* **Task requirements**
Can you reproduce the listing below word for word, from its start through the line containing "heater (325, 680)"?

* **Input data**
# # # #

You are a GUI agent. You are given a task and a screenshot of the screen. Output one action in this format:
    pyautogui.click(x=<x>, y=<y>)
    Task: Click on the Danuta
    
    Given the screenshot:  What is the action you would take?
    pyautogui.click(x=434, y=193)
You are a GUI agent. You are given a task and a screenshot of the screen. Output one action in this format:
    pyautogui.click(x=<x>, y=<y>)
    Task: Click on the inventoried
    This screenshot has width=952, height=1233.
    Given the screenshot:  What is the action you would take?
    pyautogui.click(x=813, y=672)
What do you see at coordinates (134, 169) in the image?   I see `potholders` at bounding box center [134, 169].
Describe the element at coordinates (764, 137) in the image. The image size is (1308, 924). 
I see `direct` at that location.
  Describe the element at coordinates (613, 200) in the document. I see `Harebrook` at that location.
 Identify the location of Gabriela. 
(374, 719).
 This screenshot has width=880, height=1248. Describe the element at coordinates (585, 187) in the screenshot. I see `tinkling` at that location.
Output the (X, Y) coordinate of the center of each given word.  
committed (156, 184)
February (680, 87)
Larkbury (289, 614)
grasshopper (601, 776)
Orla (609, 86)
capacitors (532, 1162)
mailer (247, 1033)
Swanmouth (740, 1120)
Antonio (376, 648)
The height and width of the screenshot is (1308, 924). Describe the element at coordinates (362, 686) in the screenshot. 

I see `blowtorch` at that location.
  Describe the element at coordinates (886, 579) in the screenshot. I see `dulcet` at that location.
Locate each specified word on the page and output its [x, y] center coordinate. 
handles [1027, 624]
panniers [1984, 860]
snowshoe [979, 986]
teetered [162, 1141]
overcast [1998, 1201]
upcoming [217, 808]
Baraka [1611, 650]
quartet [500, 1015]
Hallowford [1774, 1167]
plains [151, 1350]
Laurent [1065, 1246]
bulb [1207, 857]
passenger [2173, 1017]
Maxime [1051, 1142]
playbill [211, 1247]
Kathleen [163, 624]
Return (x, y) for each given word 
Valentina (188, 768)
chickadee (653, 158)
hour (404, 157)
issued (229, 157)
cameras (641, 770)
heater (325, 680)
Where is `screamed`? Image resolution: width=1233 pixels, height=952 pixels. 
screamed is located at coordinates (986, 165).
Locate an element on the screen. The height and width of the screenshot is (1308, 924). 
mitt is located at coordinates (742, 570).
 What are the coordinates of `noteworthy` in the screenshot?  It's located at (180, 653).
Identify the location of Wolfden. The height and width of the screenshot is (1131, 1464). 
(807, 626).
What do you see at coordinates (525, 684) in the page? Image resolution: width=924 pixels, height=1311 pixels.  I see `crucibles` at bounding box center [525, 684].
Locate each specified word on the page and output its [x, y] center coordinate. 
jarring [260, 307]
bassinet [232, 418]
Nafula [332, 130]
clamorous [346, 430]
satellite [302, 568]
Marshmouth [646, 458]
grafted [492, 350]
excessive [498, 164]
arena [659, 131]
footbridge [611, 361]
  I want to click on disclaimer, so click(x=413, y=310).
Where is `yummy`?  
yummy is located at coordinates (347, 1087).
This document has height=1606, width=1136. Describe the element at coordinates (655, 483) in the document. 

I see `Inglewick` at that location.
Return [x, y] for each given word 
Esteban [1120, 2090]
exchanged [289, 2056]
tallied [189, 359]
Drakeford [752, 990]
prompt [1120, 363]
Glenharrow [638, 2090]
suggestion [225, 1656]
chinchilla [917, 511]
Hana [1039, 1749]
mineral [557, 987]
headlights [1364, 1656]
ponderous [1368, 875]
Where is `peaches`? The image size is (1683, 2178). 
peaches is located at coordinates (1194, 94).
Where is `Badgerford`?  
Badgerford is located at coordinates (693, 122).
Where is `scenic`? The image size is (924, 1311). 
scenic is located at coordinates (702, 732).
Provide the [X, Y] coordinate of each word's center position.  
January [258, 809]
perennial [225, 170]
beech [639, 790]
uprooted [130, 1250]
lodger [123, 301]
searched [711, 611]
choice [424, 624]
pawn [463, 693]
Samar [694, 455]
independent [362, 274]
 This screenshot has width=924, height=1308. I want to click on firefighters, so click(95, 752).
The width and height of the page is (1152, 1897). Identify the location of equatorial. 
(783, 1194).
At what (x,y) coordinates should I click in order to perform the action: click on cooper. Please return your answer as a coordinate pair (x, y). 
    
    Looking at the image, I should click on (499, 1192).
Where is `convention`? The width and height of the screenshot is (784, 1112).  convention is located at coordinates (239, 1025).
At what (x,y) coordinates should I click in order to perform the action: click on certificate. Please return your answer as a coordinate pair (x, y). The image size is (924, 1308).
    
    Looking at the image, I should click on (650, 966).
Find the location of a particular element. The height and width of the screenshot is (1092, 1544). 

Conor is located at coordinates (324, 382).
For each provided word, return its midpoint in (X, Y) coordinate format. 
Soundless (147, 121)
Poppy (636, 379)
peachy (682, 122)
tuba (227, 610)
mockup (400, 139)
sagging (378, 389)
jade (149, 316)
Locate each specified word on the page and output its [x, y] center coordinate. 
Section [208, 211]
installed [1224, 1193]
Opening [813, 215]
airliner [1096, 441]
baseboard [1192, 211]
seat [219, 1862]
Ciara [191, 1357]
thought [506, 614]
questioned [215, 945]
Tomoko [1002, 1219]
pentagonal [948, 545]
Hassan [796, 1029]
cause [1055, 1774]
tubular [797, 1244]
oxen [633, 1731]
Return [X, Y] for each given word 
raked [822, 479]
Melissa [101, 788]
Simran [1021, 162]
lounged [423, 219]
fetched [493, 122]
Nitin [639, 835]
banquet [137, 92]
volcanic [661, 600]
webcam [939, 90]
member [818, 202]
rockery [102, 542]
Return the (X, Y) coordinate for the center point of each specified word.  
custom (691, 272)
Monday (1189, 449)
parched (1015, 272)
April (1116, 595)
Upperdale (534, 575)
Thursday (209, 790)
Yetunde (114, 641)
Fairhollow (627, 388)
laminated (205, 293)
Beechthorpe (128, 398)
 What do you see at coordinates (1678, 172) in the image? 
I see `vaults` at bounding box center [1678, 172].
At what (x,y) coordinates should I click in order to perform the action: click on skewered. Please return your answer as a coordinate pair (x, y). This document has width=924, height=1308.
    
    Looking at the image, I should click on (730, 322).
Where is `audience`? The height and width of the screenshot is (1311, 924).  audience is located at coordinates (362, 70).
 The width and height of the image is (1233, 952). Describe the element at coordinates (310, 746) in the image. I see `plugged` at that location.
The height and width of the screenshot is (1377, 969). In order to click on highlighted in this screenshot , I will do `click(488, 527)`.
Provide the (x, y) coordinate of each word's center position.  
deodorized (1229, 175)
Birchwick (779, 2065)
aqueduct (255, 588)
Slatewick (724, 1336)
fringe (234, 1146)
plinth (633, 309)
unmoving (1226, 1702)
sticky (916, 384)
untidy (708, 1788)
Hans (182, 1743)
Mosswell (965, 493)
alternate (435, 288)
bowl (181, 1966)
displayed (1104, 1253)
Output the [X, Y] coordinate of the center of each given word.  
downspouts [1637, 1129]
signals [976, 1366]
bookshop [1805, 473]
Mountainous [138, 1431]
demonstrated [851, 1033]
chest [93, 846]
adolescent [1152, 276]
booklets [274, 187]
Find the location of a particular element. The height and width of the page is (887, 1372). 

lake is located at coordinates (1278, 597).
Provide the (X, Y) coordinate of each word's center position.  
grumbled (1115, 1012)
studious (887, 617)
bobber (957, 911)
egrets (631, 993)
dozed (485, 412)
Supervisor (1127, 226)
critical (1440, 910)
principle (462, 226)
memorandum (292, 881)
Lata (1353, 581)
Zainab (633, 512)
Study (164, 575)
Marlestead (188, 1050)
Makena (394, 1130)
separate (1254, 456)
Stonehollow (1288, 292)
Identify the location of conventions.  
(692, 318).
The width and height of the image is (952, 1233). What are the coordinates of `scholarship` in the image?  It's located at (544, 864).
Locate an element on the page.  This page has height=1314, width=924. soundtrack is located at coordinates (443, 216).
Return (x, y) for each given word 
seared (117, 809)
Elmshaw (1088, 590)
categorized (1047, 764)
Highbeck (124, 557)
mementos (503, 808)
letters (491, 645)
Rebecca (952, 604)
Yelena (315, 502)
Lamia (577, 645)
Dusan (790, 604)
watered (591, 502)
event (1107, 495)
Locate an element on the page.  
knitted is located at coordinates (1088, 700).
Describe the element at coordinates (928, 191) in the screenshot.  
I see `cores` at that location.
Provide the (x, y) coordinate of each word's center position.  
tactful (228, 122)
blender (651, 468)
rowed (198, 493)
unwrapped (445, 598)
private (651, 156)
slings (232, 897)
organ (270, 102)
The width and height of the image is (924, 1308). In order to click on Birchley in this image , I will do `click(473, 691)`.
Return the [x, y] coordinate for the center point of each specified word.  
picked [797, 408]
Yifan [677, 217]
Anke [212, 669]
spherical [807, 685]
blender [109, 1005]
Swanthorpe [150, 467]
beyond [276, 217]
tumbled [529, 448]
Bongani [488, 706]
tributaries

# # # #

* **Finished answer**
You are a GUI agent. You are given a task and a screenshot of the screen. Output one action in this format:
    pyautogui.click(x=<x>, y=<y>)
    Task: Click on the Danuta
    
    Given the screenshot:  What is the action you would take?
    pyautogui.click(x=434, y=193)
You are a GUI agent. You are given a task and a screenshot of the screen. Output one action in this format:
    pyautogui.click(x=<x>, y=<y>)
    Task: Click on the inventoried
    This screenshot has width=952, height=1233.
    Given the screenshot:  What is the action you would take?
    pyautogui.click(x=813, y=672)
What do you see at coordinates (134, 169) in the image?   I see `potholders` at bounding box center [134, 169].
Describe the element at coordinates (764, 137) in the image. The image size is (1308, 924). 
I see `direct` at that location.
  Describe the element at coordinates (613, 200) in the document. I see `Harebrook` at that location.
 Identify the location of Gabriela. 
(374, 719).
 This screenshot has width=880, height=1248. Describe the element at coordinates (585, 187) in the screenshot. I see `tinkling` at that location.
Output the (X, Y) coordinate of the center of each given word.  
committed (156, 184)
February (680, 87)
Larkbury (289, 614)
grasshopper (601, 776)
Orla (609, 86)
capacitors (532, 1162)
mailer (247, 1033)
Swanmouth (740, 1120)
Antonio (376, 648)
The height and width of the screenshot is (1308, 924). Describe the element at coordinates (362, 686) in the screenshot. 

I see `blowtorch` at that location.
  Describe the element at coordinates (886, 579) in the screenshot. I see `dulcet` at that location.
Locate each specified word on the page and output its [x, y] center coordinate. 
handles [1027, 624]
panniers [1984, 860]
snowshoe [979, 986]
teetered [162, 1141]
overcast [1998, 1201]
upcoming [217, 808]
Baraka [1611, 650]
quartet [500, 1015]
Hallowford [1774, 1167]
plains [151, 1350]
Laurent [1065, 1246]
bulb [1207, 857]
passenger [2173, 1017]
Maxime [1051, 1142]
playbill [211, 1247]
Kathleen [163, 624]
Return (x, y) for each given word 
Valentina (188, 768)
chickadee (653, 158)
hour (404, 157)
issued (229, 157)
cameras (641, 770)
heater (325, 680)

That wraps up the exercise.